WORK TO COMPLETE
One number is the whole answer: the tally of lines in the records below that contain "snow".

Before-and-after object listings
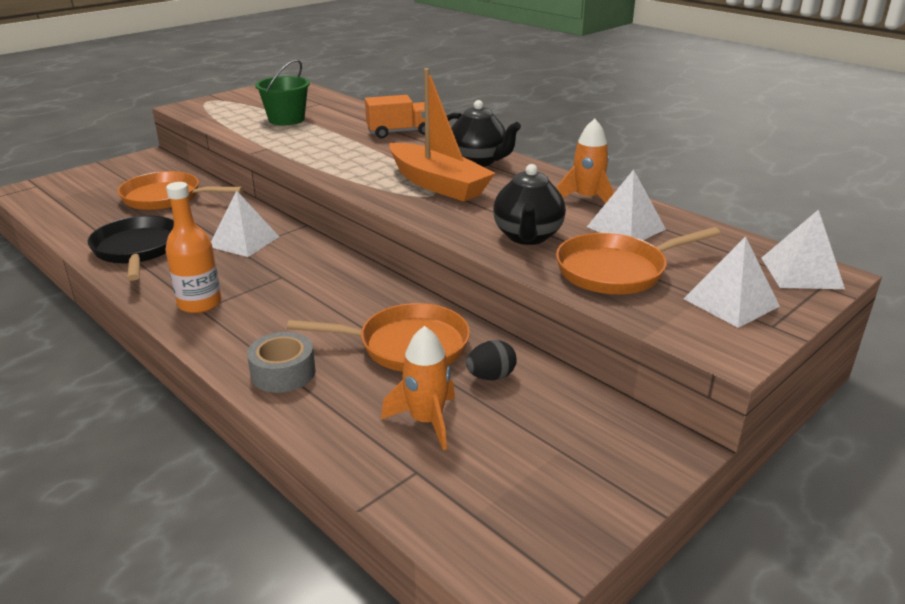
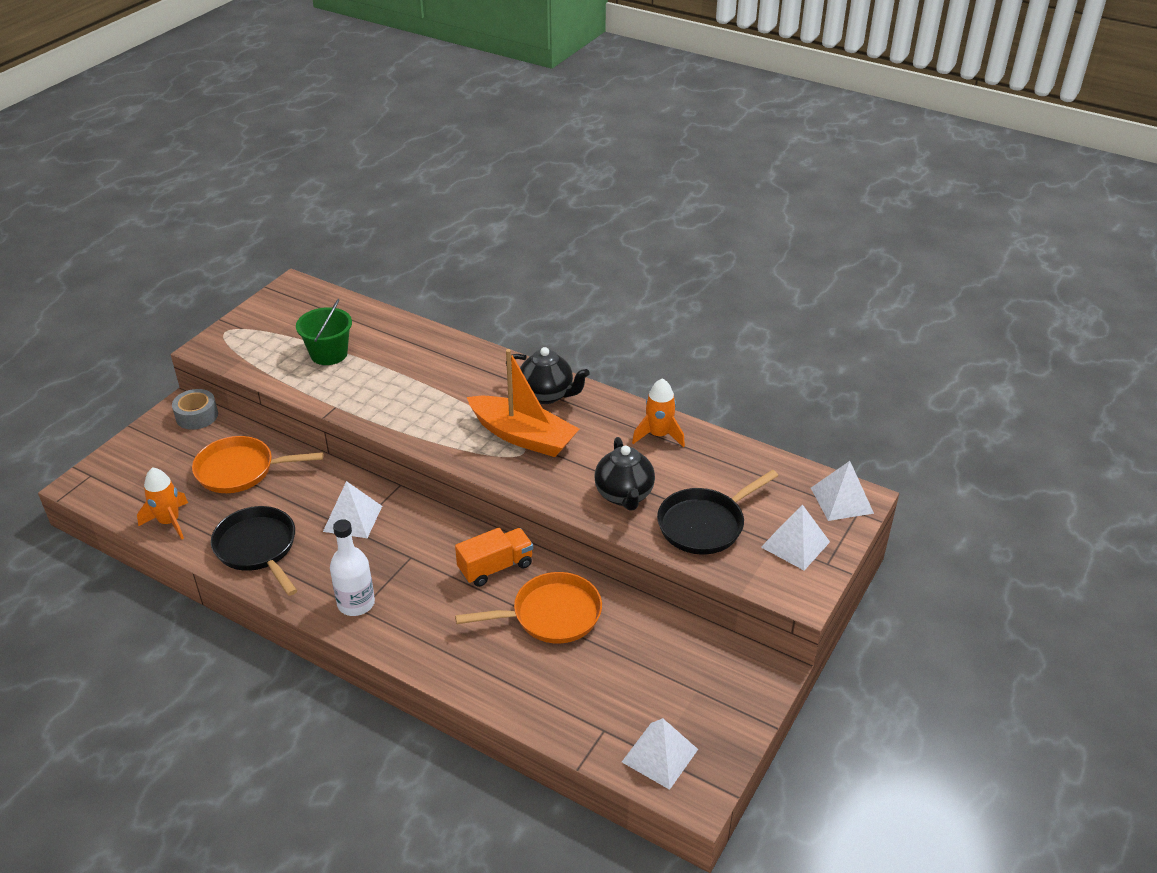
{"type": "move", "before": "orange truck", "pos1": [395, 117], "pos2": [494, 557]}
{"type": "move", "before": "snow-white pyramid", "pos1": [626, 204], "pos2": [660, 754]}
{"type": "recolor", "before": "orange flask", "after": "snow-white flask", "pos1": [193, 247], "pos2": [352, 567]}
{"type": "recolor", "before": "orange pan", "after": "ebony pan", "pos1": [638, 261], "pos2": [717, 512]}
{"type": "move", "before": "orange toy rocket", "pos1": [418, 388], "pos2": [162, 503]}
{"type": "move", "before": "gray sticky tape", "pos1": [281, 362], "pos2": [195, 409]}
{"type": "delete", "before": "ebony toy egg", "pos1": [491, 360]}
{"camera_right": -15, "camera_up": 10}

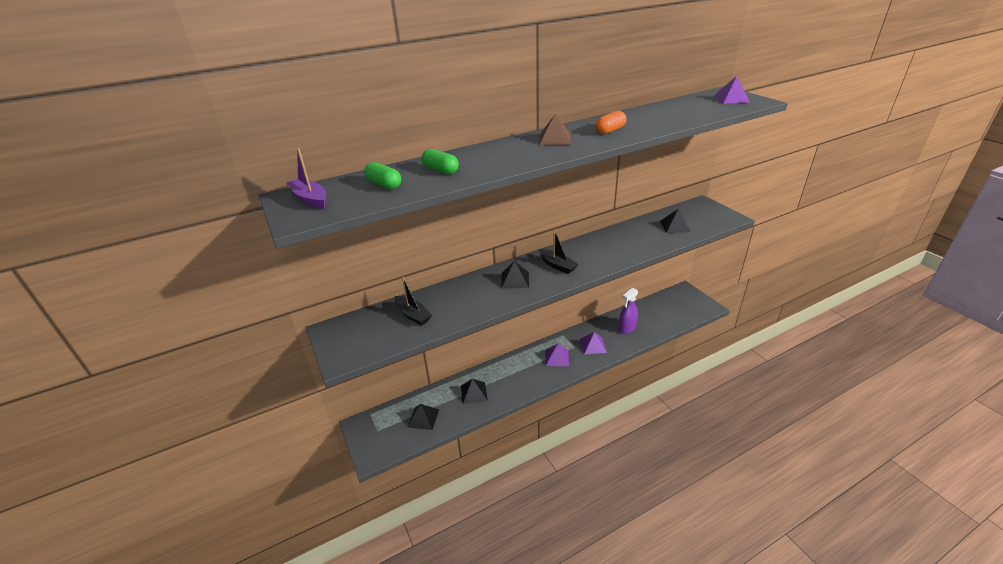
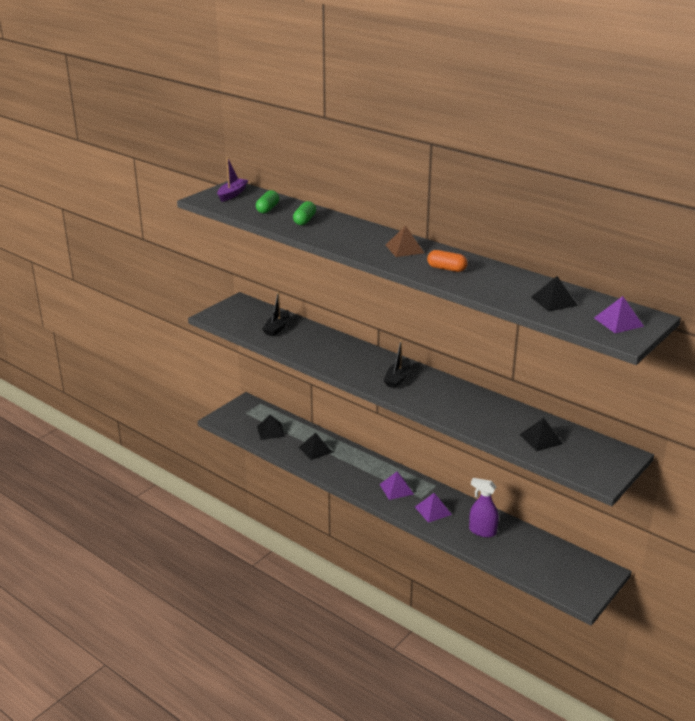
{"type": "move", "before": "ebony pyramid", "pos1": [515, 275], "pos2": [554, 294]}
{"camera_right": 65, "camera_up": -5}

ANSWER TO THIS TASK
2